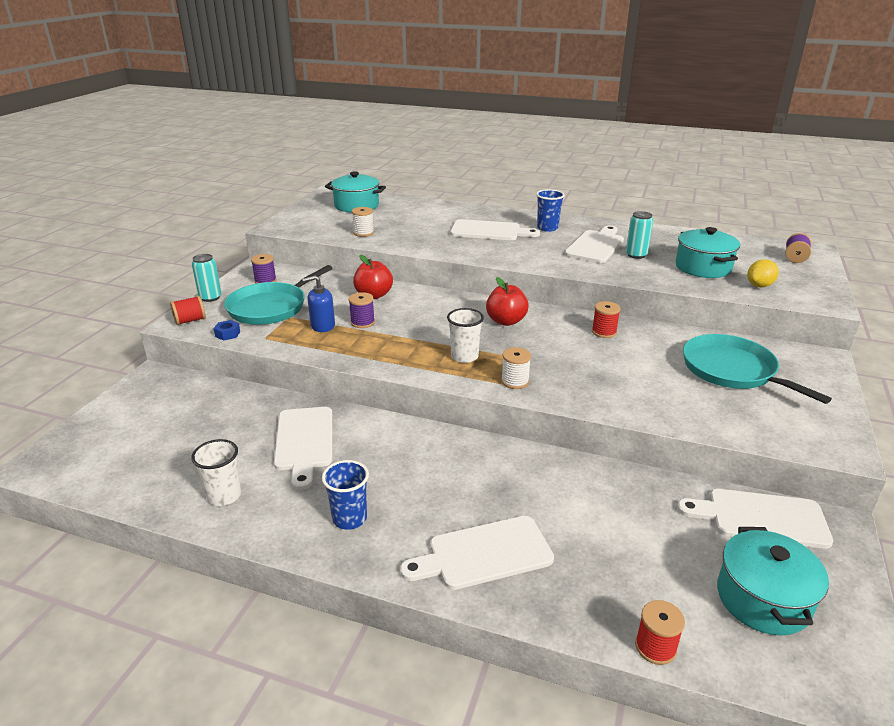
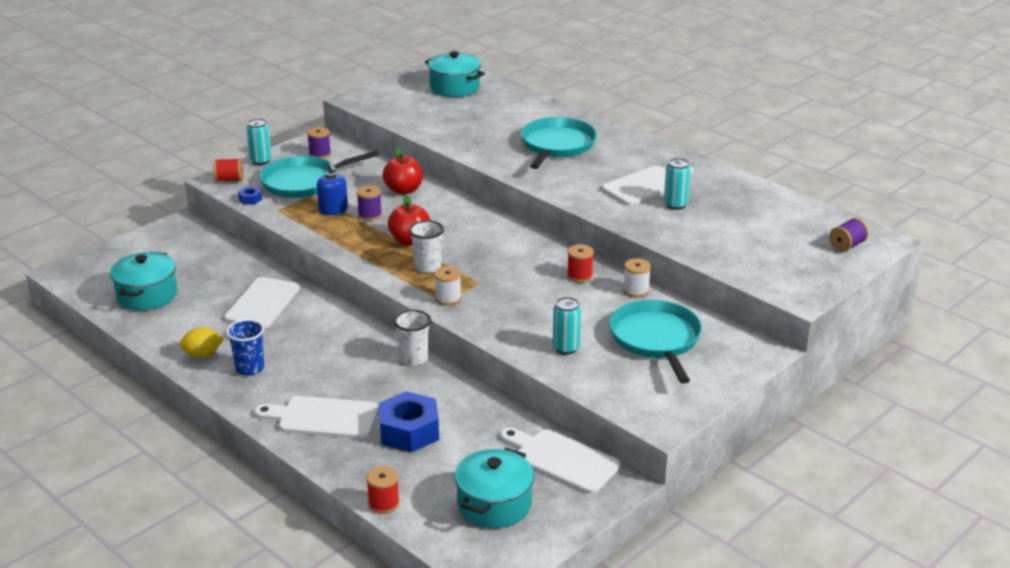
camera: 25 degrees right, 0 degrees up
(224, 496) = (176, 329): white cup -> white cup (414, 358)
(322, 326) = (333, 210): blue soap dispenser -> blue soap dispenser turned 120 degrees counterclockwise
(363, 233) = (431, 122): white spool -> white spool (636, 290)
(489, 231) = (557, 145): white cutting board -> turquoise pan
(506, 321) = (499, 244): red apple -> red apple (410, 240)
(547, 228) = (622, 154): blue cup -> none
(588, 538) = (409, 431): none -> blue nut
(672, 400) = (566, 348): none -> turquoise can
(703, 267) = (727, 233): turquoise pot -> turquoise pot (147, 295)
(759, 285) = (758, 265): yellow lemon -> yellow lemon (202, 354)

◆ ◆ ◆ ◆

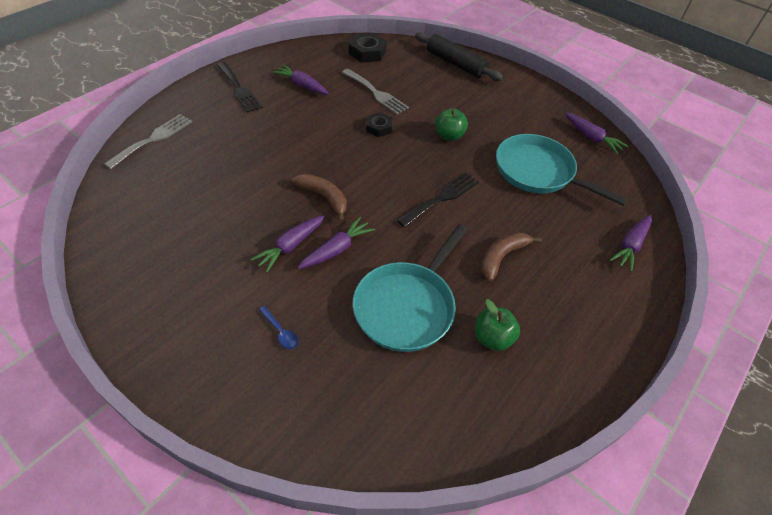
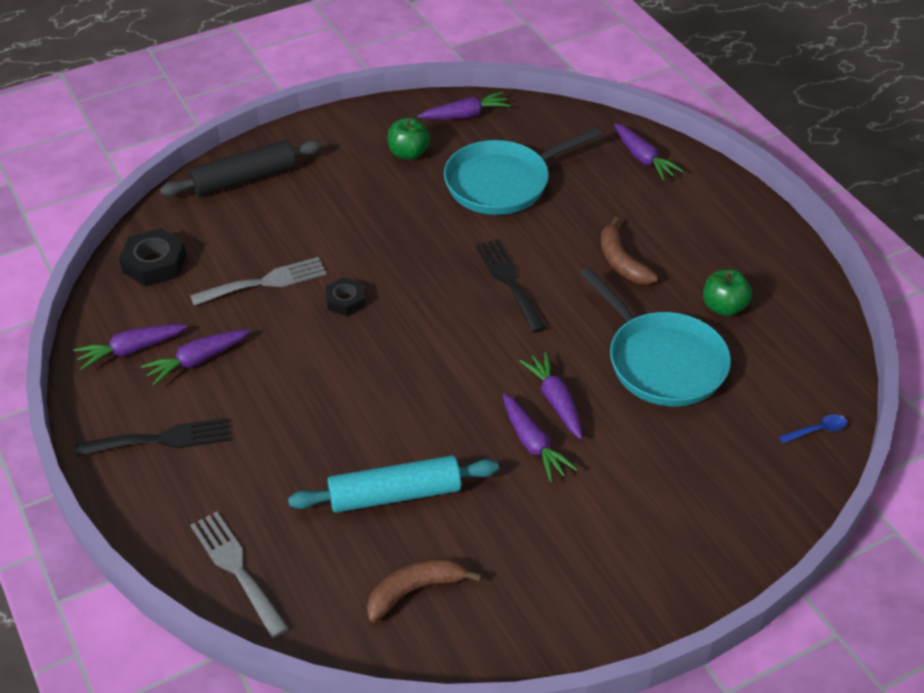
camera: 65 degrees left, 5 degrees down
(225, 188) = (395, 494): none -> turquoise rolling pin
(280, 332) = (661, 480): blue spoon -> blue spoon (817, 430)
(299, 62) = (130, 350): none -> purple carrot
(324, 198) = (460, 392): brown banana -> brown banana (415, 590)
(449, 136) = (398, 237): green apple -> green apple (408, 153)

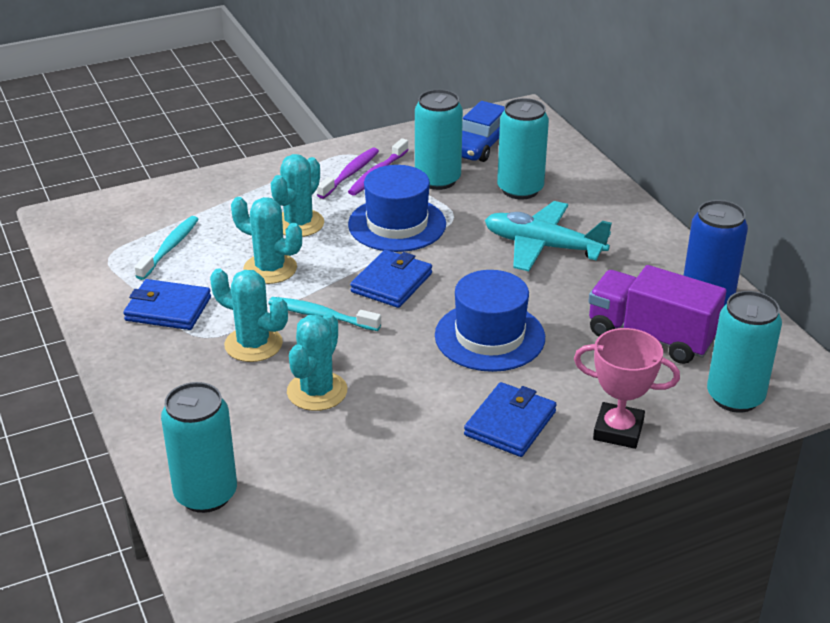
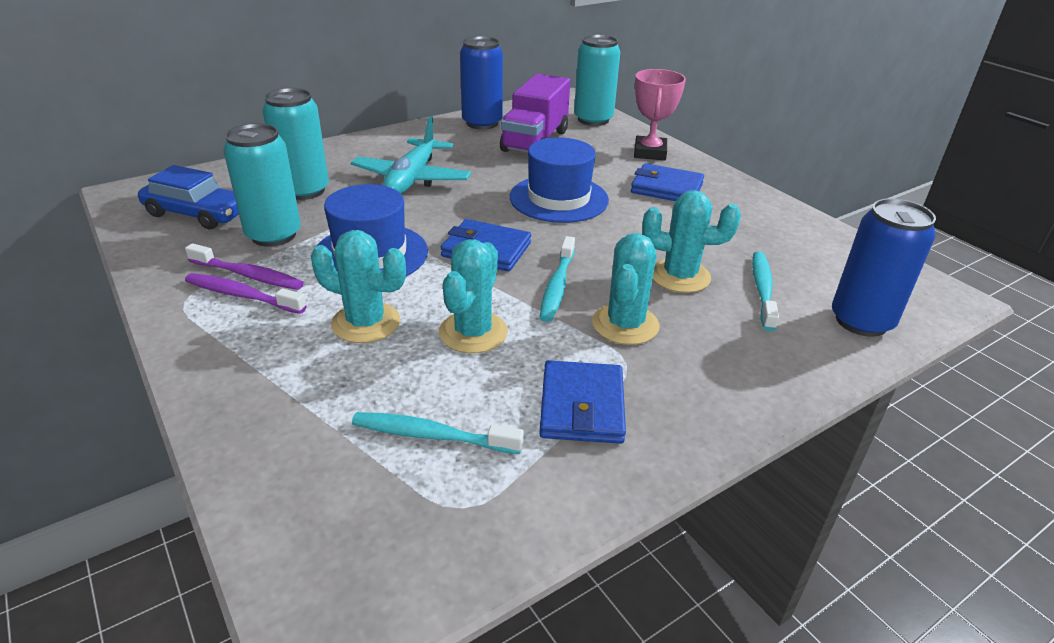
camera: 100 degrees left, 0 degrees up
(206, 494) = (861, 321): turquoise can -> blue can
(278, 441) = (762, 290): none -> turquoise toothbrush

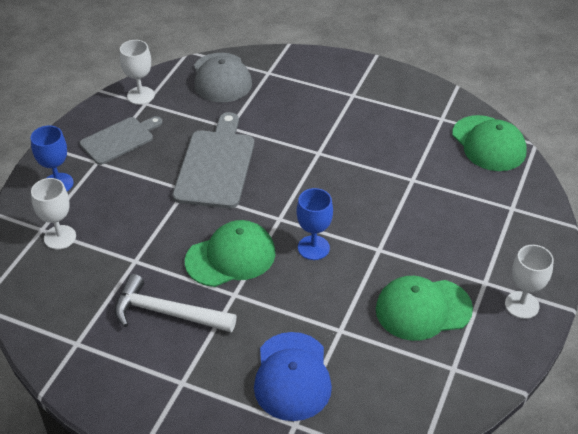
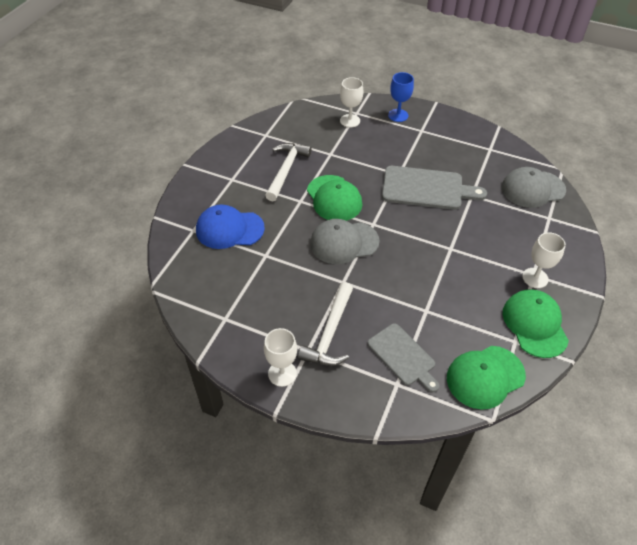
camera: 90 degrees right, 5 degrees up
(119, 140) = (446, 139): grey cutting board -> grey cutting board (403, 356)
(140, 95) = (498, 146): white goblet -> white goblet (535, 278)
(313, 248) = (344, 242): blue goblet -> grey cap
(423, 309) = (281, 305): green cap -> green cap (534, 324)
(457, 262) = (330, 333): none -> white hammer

◆ ◆ ◆ ◆

◆ Exercise: From the data above, output only the lines between the line containing "(547, 228) = (622, 154): blue cup -> none" and the line containing "(759, 285) = (758, 265): yellow", inclusive, exactly as written.

◆ The answer:
(547, 228) = (622, 154): blue cup -> none
(588, 538) = (409, 431): none -> blue nut
(672, 400) = (566, 348): none -> turquoise can
(703, 267) = (727, 233): turquoise pot -> turquoise pot (147, 295)
(759, 285) = (758, 265): yellow lemon -> yellow lemon (202, 354)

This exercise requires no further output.